**INSTRUCTIONS TO FOLLOW**. Retype the records between the line holding "Question: Is matte" and the line holding "Question: Which object appears closest", inclusive, and leave the pictures out of your answer.

**RECORDS**.
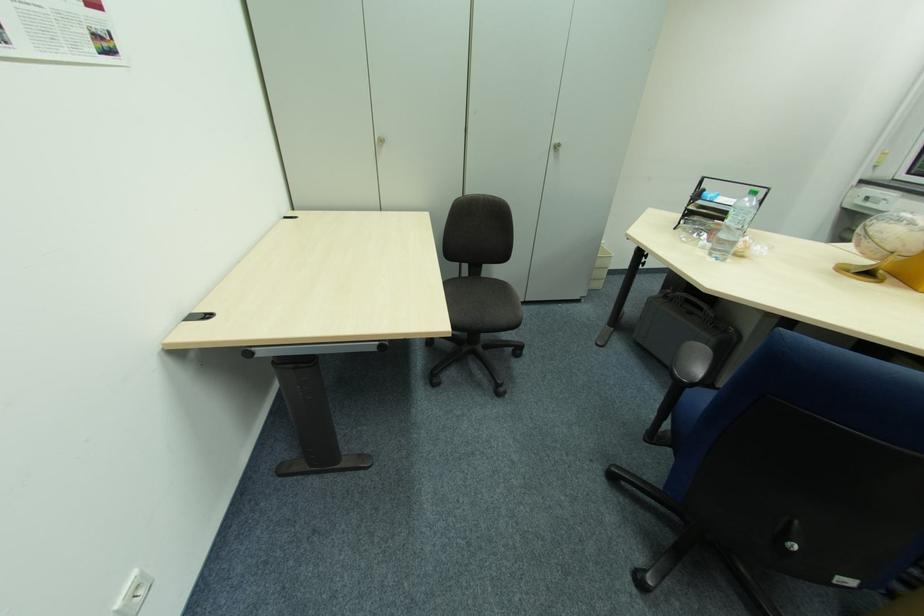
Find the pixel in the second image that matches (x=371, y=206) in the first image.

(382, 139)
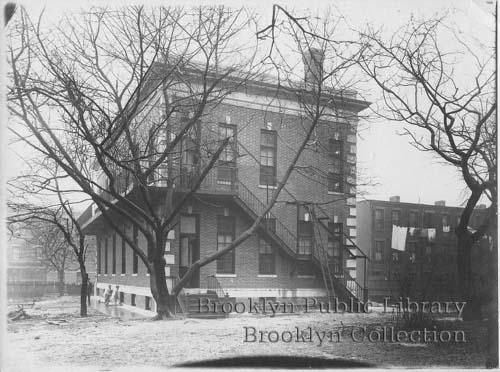
Locate an element on the screen. The width and height of the screenshot is (500, 372). bottom floor front right window is located at coordinates (334, 245).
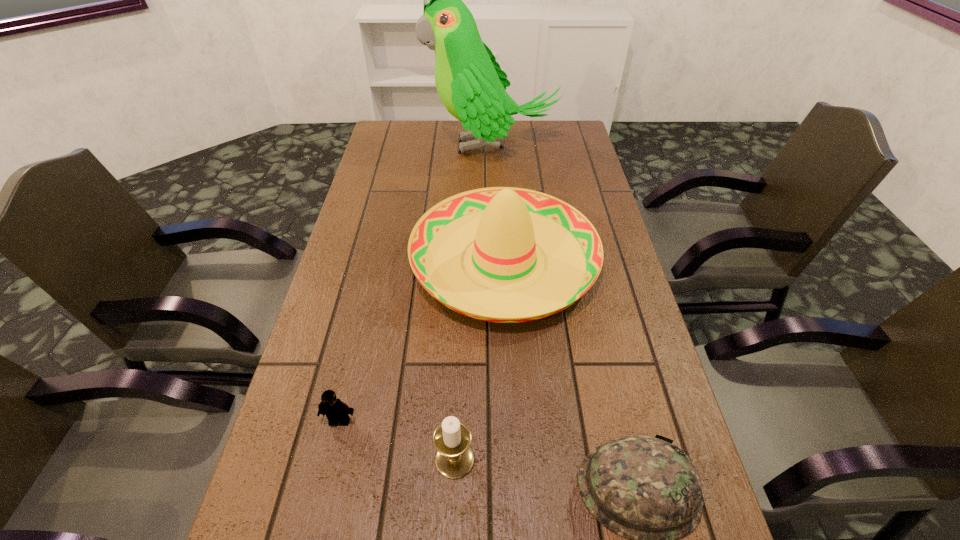
Identify the location of the farthest object. Image resolution: width=960 pixels, height=540 pixels. (470, 83).

Where is `the tallest object`? The width and height of the screenshot is (960, 540). the tallest object is located at coordinates (470, 83).

Identify the location of the second farthest object. (504, 281).

You are a GUI agent. You are given a task and a screenshot of the screen. Output one action in this format:
    pyautogui.click(x=<x>, y=<y>)
    Task: Click on the fourth shortest object
    
    Given the screenshot: What is the action you would take?
    pyautogui.click(x=504, y=281)

Locate an element on the screen. Image resolution: width=960 pixels, height=540 pixels. candle holder is located at coordinates (454, 458).

I want to click on Lego, so click(x=335, y=410).

This screenshot has height=540, width=960. I want to click on the third farthest object, so click(x=335, y=410).

Where is `free space located 0.120m on the beak of the farthest object`? This screenshot has width=960, height=540. free space located 0.120m on the beak of the farthest object is located at coordinates (393, 146).

Image resolution: width=960 pixels, height=540 pixels. I want to click on vacant space located 0.080m on the beak of the farthest object, so click(x=404, y=146).

At what (x,y) coordinates should I click in order to perform the action: click on vacant space located on the beak of the farthest object. Please return your answer as a coordinate pair (x, y). The image size is (960, 540). Looking at the image, I should click on (396, 146).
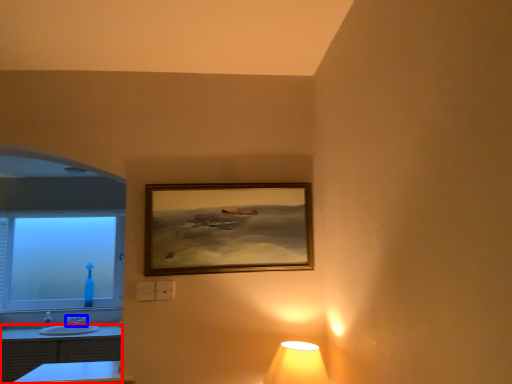
Question: Which object appears farthest to the camera in this image, dresser (highlighted by a red box) or tap (highlighted by a blue box)?

Choices:
 (A) dresser
 (B) tap

Answer: (B)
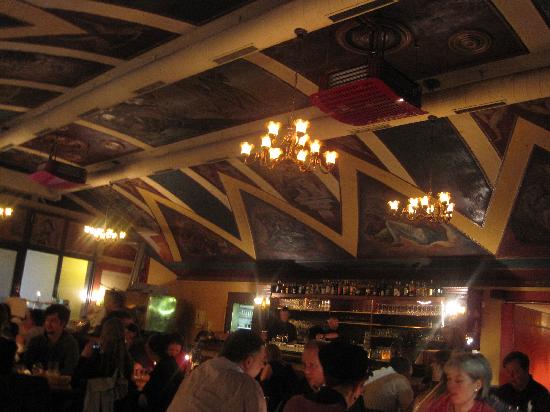
At what (x,y) coordinates should I click in order to perform the action: click on ceiling. Please return your answer as a coordinate pair (x, y). Looking at the image, I should click on (234, 106).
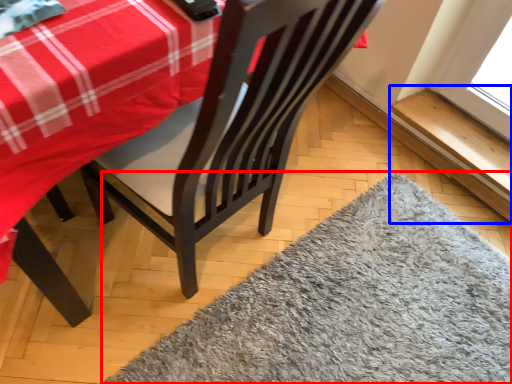
Question: Which object is closer to the camera taking this photo, mat (highlighted by a red box) or window sill (highlighted by a blue box)?

Choices:
 (A) mat
 (B) window sill

Answer: (A)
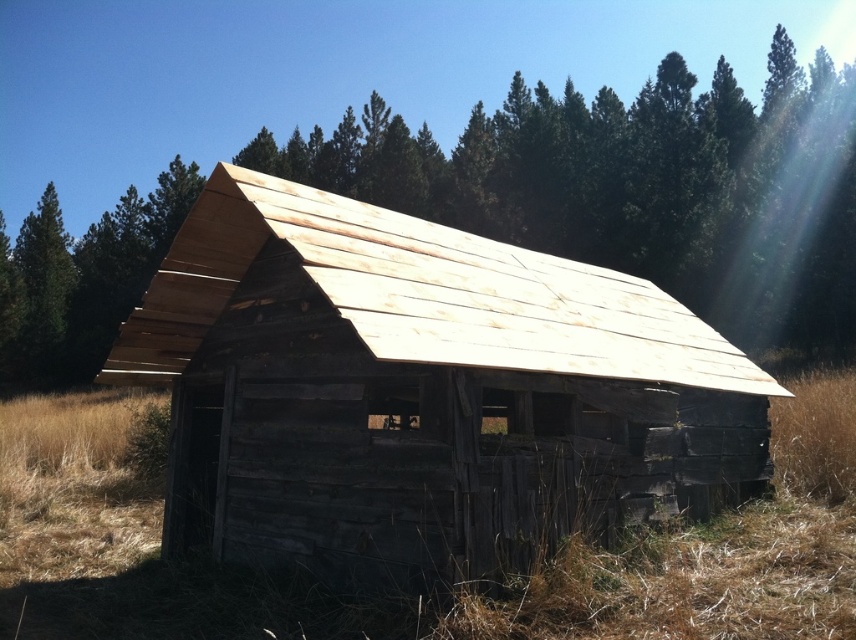
In the scene shown: Can you confirm if weathered wood barn at center is bigger than brown wooden roof at center?

Incorrect, weathered wood barn at center is not larger than brown wooden roof at center.

Is point (324, 308) positioned in front of point (658, 216)?

Yes.

Identify the location of weathered wood barn at center. (421, 392).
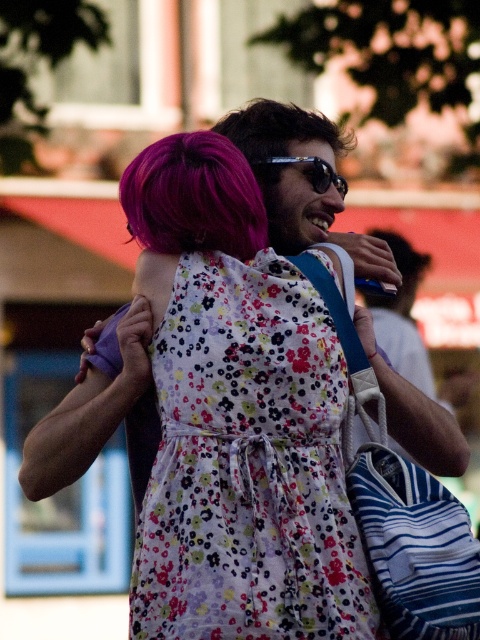
Does purple matte hair at upper right have a larger size compared to sunglasses at center?

Yes.

Is point (394, 248) positioned after point (315, 173)?

Yes, point (394, 248) is farther from viewer.

Is point (405, 237) positioned behind point (266, 163)?

Yes, point (405, 237) is behind point (266, 163).

What are the coordinates of `purple matte hair at upper right` in the screenshot? It's located at (400, 273).

Does floral cotton dress at center have a greater height compared to sunglasses at center?

Correct, floral cotton dress at center is much taller as sunglasses at center.

The height and width of the screenshot is (640, 480). What do you see at coordinates (248, 465) in the screenshot?
I see `floral cotton dress at center` at bounding box center [248, 465].

Who is more distant from viewer, (x=255, y=349) or (x=312, y=172)?

The point (x=312, y=172) is behind.

Where is `floral cotton dress at center`? floral cotton dress at center is located at coordinates [248, 465].

Is point (294, 436) in front of point (181, 173)?

That is True.

This screenshot has width=480, height=640. Find the location of `floral cotton dress at center`. floral cotton dress at center is located at coordinates (248, 465).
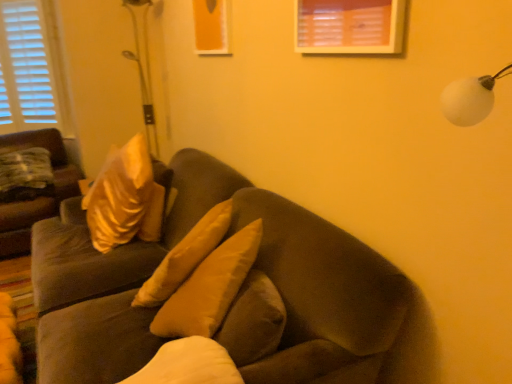
Question: Considering the relative sizes of suede-like brown couch at left, the 2th studio couch in the right-to-left sequence, and satin gold pillow at left in the image provided, is suede-like brown couch at left, the 2th studio couch in the right-to-left sequence, bigger than satin gold pillow at left?

Choices:
 (A) yes
 (B) no

Answer: (A)

Question: Is suede-like brown couch at left, which is counted as the 1th studio couch, starting from the back, wider than satin gold pillow at left?

Choices:
 (A) yes
 (B) no

Answer: (A)

Question: Is the surface of suede-like brown couch at left, which is the second studio couch from front to back, in direct contact with satin gold pillow at left?

Choices:
 (A) yes
 (B) no

Answer: (B)

Question: Is suede-like brown couch at left, which is the first studio couch from left to right, at the right side of satin gold pillow at left?

Choices:
 (A) yes
 (B) no

Answer: (B)

Question: Is suede-like brown couch at left, which is counted as the 1th studio couch, starting from the back, outside satin gold pillow at left?

Choices:
 (A) no
 (B) yes

Answer: (B)

Question: From the image's perspective, is metallic silver golf club at upper left located above or below satin gold pillow at left?

Choices:
 (A) below
 (B) above

Answer: (B)

Question: Is metallic silver golf club at upper left taller or shorter than satin gold pillow at left?

Choices:
 (A) tall
 (B) short

Answer: (A)

Question: Looking at their shapes, would you say metallic silver golf club at upper left is wider or thinner than satin gold pillow at left?

Choices:
 (A) thin
 (B) wide

Answer: (A)

Question: Considering their positions, is metallic silver golf club at upper left located in front of or behind satin gold pillow at left?

Choices:
 (A) front
 (B) behind

Answer: (A)

Question: Do you think metallic silver golf club at upper left is within suede brown couch at center, acting as the 1th studio couch starting from the front, or outside of it?

Choices:
 (A) inside
 (B) outside

Answer: (B)

Question: In the image, is metallic silver golf club at upper left on the left side or the right side of suede brown couch at center, the 2th studio couch positioned from the back?

Choices:
 (A) right
 (B) left

Answer: (B)

Question: Considering the positions of metallic silver golf club at upper left and suede brown couch at center, the first studio couch viewed from the right, in the image, is metallic silver golf club at upper left bigger or smaller than suede brown couch at center, the first studio couch viewed from the right,?

Choices:
 (A) big
 (B) small

Answer: (B)

Question: From a real-world perspective, is metallic silver golf club at upper left physically located above or below suede brown couch at center, acting as the 1th studio couch starting from the front?

Choices:
 (A) below
 (B) above

Answer: (B)

Question: From the image's perspective, is suede brown couch at center, acting as the second studio couch starting from the left, located above or below suede-like brown couch at left, which is the second studio couch from front to back?

Choices:
 (A) below
 (B) above

Answer: (A)

Question: Is suede brown couch at center, the 2th studio couch positioned from the back, in front of or behind suede-like brown couch at left, which is the first studio couch from left to right, in the image?

Choices:
 (A) front
 (B) behind

Answer: (A)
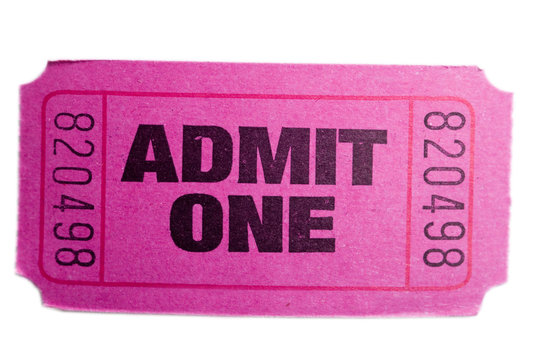
I want to click on entry, so click(272, 268).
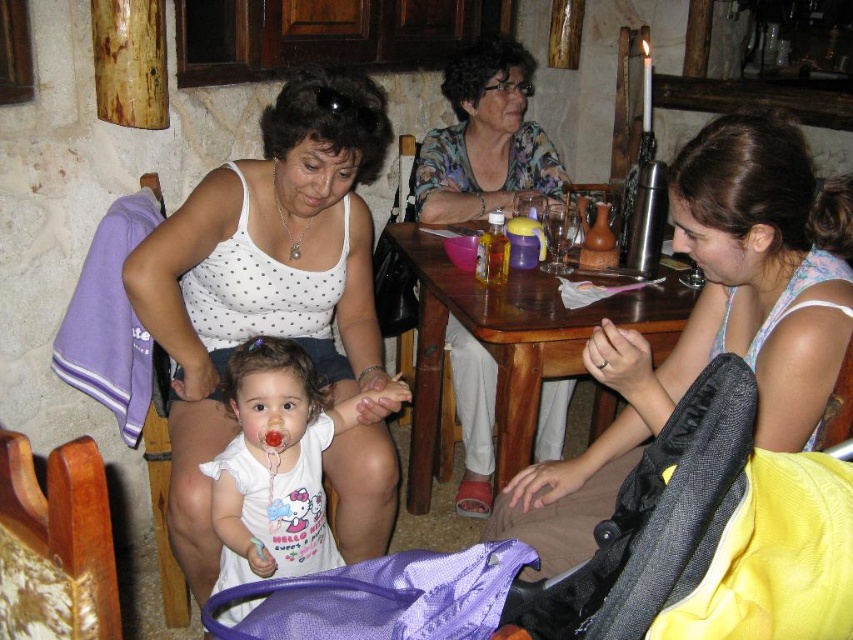
Question: Is wooden table at center bigger than floral fabric blouse at upper center?

Choices:
 (A) no
 (B) yes

Answer: (B)

Question: Based on their relative distances, which object is farther from the wooden table at center?

Choices:
 (A) floral fabric blouse at upper center
 (B) white cotton shirt at center
 (C) matte white tank top at center

Answer: (A)

Question: From the image, what is the correct spatial relationship of white dotted tank top at center in relation to white cotton shirt at center?

Choices:
 (A) right
 (B) left

Answer: (B)

Question: Which object is positioned closest to the floral fabric blouse at upper center?

Choices:
 (A) white cotton shirt at center
 (B) white dotted tank top at center
 (C) wooden table at center
 (D) matte white tank top at center

Answer: (C)

Question: Which is farther from the white cotton shirt at center?

Choices:
 (A) wooden table at center
 (B) white dotted tank top at center
 (C) matte white tank top at center
 (D) floral fabric blouse at upper center

Answer: (D)

Question: Is matte white tank top at center thinner than floral fabric blouse at upper center?

Choices:
 (A) no
 (B) yes

Answer: (A)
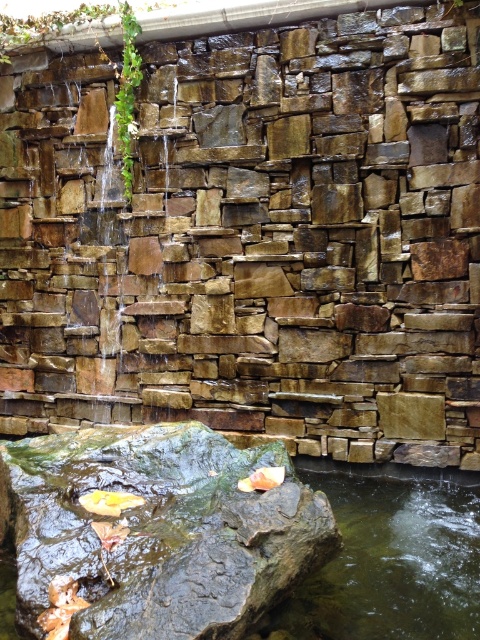
Question: Is brown rough stone at center closer to camera compared to rough textured rock at center?

Choices:
 (A) no
 (B) yes

Answer: (A)

Question: Which object appears closest to the camera in this image?

Choices:
 (A) brown rough stone at center
 (B) rough textured rock at center

Answer: (B)

Question: Which of the following is the closest to the observer?

Choices:
 (A) (168, 451)
 (B) (17, 173)

Answer: (A)

Question: Is brown rough stone at center bigger than rough textured rock at center?

Choices:
 (A) yes
 (B) no

Answer: (A)

Question: Can you confirm if brown rough stone at center is thinner than rough textured rock at center?

Choices:
 (A) no
 (B) yes

Answer: (A)

Question: Which of the following is the closest to the observer?

Choices:
 (A) (347, 56)
 (B) (327, 545)

Answer: (B)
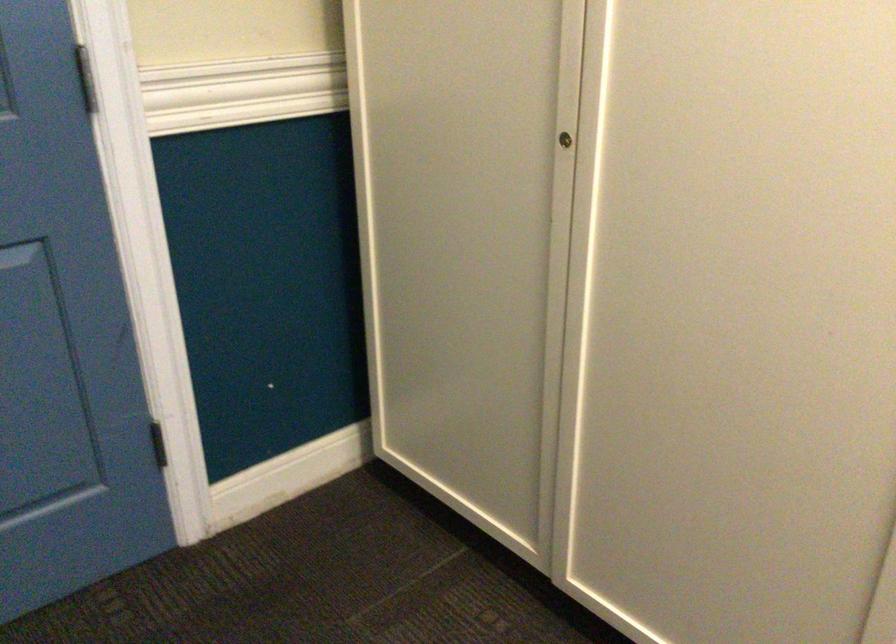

**ANSWER SPACE**.
Question: Is matte white tank top at center thinner than floral fabric blouse at upper center?

Choices:
 (A) no
 (B) yes

Answer: (A)
Question: Is brown rough stone at center closer to camera compared to rough textured rock at center?

Choices:
 (A) no
 (B) yes

Answer: (A)

Question: Which object appears closest to the camera in this image?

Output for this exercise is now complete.